> **Source material**
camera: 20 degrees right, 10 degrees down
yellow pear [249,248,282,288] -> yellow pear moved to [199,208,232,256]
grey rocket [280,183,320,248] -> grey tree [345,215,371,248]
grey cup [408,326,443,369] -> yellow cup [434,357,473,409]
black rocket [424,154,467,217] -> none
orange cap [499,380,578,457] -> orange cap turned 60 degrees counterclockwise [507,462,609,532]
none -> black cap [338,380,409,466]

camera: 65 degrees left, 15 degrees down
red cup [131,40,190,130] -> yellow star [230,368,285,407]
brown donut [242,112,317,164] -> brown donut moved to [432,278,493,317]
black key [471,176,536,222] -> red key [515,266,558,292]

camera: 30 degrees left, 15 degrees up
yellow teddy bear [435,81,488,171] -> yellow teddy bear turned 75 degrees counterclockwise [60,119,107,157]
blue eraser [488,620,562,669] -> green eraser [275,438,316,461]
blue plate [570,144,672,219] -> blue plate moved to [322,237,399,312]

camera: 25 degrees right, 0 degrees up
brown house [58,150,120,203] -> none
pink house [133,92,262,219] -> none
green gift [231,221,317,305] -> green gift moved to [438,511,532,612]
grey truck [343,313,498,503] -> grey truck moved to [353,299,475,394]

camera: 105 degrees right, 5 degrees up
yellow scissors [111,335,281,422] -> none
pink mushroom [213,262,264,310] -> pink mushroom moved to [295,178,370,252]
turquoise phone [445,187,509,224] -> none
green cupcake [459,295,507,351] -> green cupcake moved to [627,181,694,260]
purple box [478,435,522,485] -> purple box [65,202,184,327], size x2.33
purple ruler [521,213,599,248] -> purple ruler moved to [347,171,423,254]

> **Exercise goal**
Set down precisely the lines above between the line holding "orange cap [499,380,578,457]" and the line holding "red cup [131,40,190,130]", inclusive, and nothing beyond them.

> **The answer**
orange cap [499,380,578,457] -> orange cap turned 60 degrees counterclockwise [507,462,609,532]
none -> black cap [338,380,409,466]

camera: 65 degrees left, 15 degrees down
red cup [131,40,190,130] -> yellow star [230,368,285,407]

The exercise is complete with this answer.